[WORK REQUEST] For this exercise, copy out each line of the material below that includes "none".

[SUPPLIED MATERIAL]

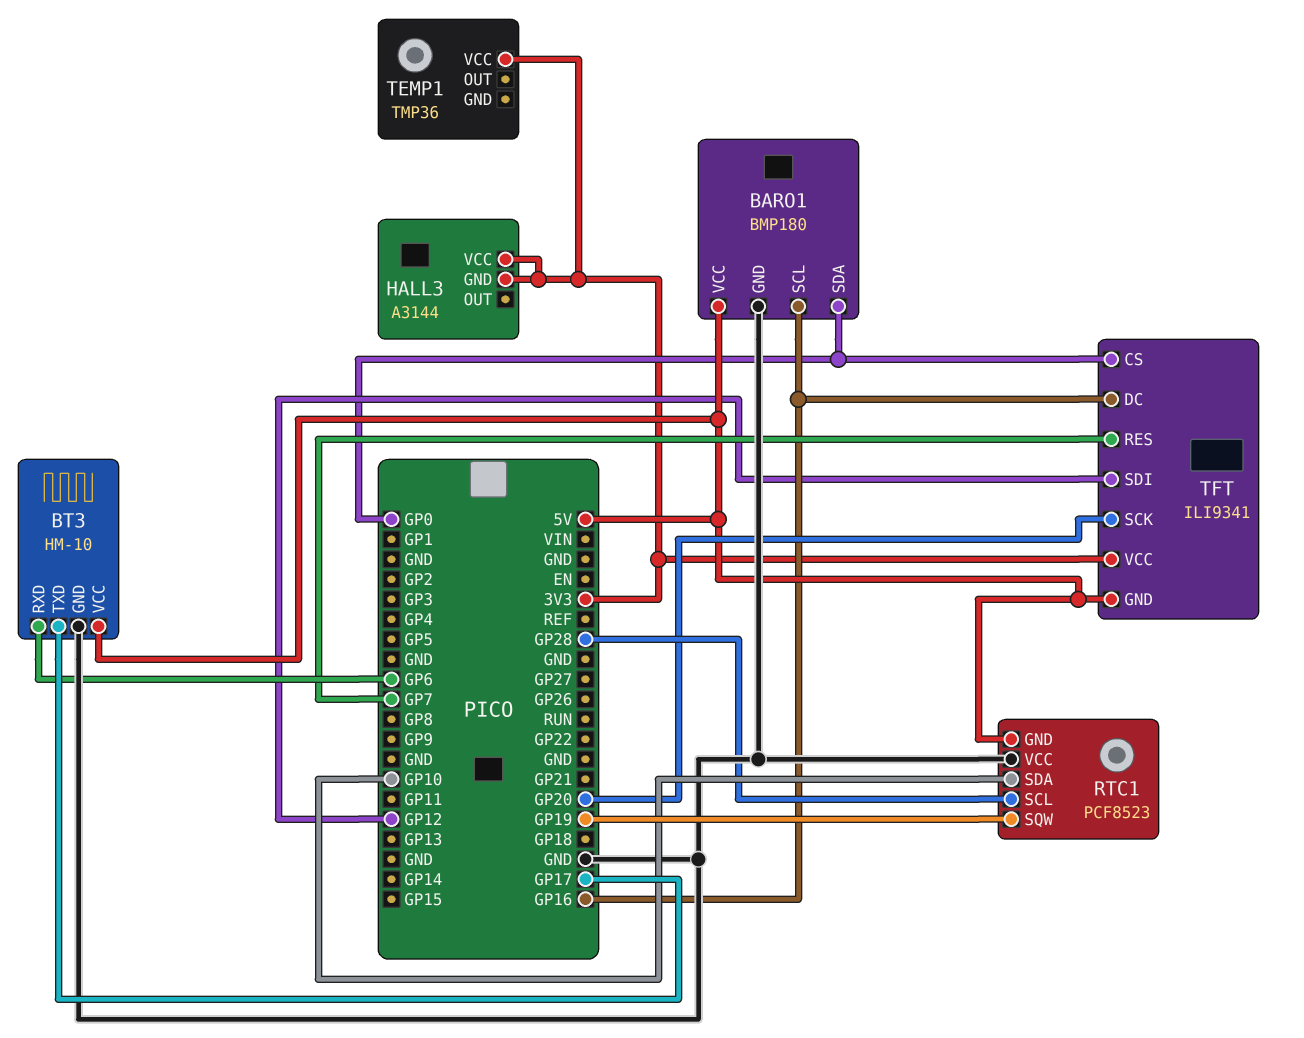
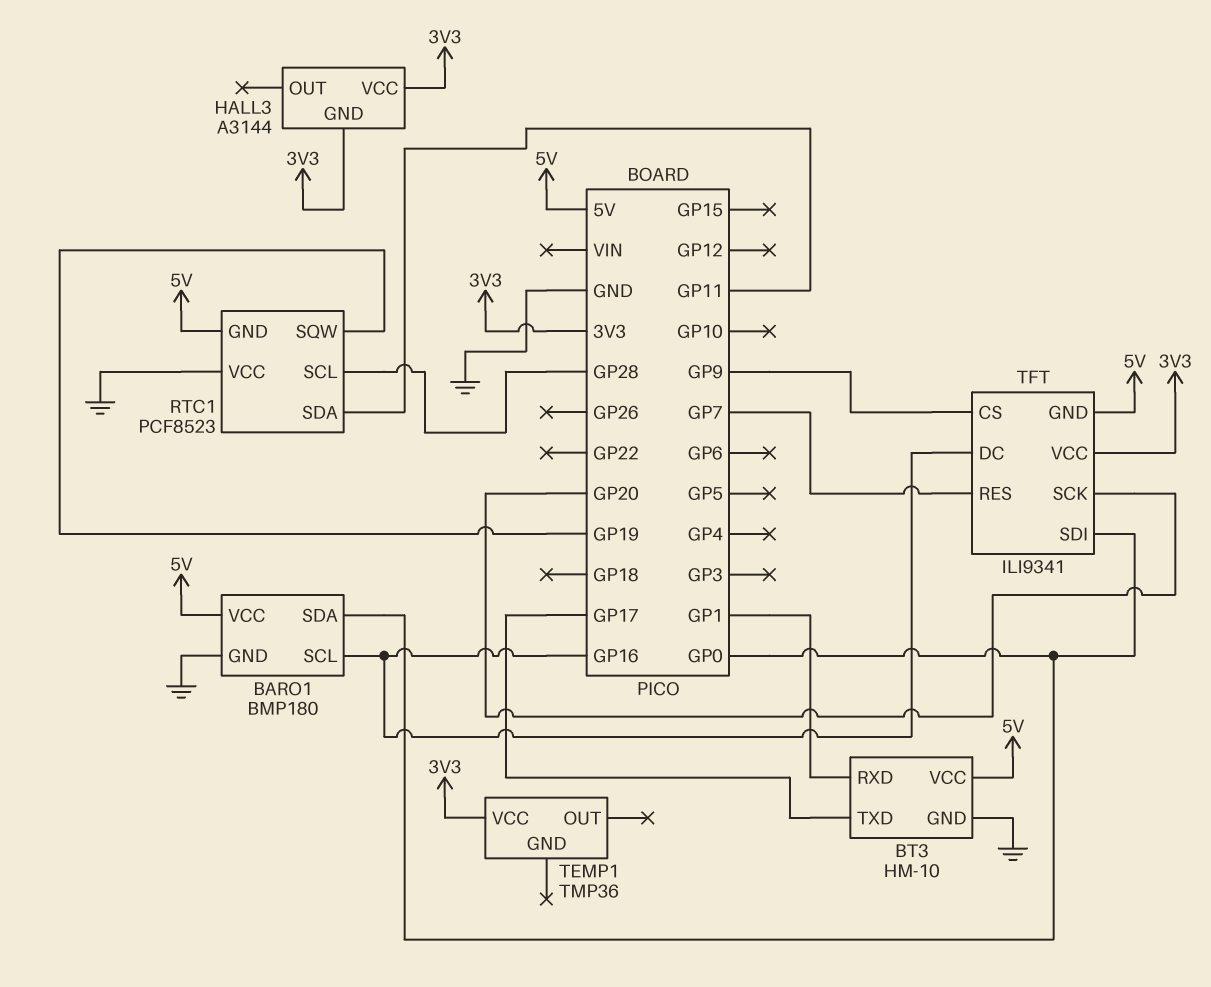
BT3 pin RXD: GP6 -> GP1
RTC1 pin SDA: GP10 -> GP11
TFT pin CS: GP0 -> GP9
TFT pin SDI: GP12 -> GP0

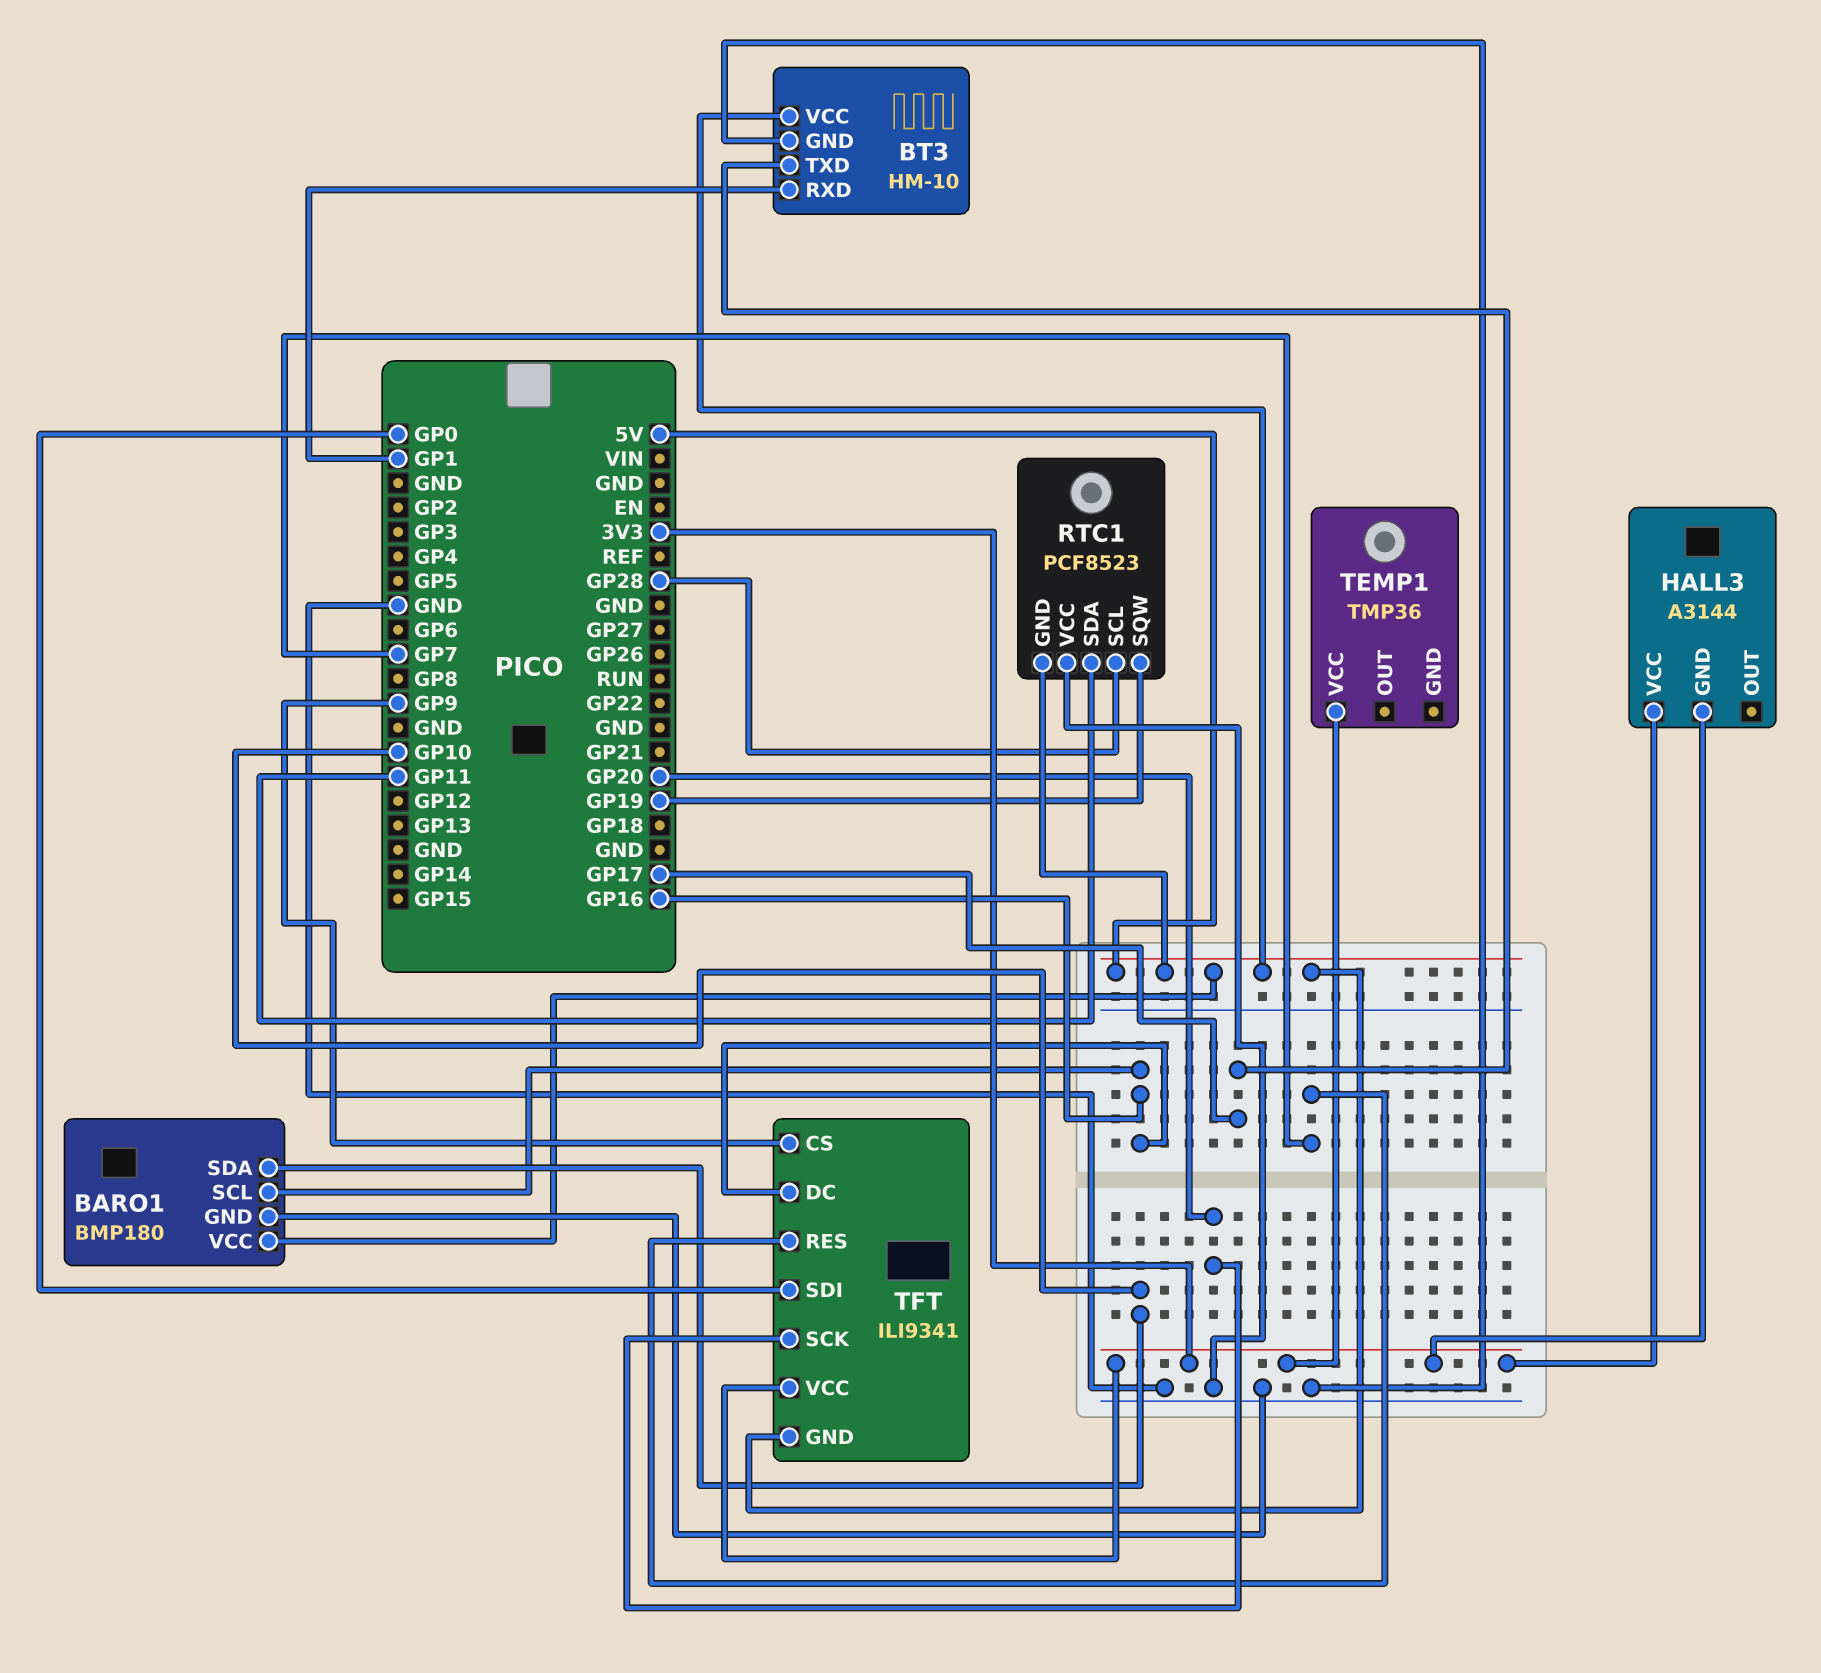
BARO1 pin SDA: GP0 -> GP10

---

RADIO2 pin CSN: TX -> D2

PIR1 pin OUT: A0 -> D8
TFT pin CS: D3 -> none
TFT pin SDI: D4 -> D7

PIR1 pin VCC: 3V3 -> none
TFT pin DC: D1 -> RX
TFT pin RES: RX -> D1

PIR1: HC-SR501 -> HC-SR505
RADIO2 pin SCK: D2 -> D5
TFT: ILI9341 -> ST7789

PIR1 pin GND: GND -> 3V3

[SOLUTION FOR THIS TASK]
TFT pin CS: D3 -> none
PIR1 pin VCC: 3V3 -> none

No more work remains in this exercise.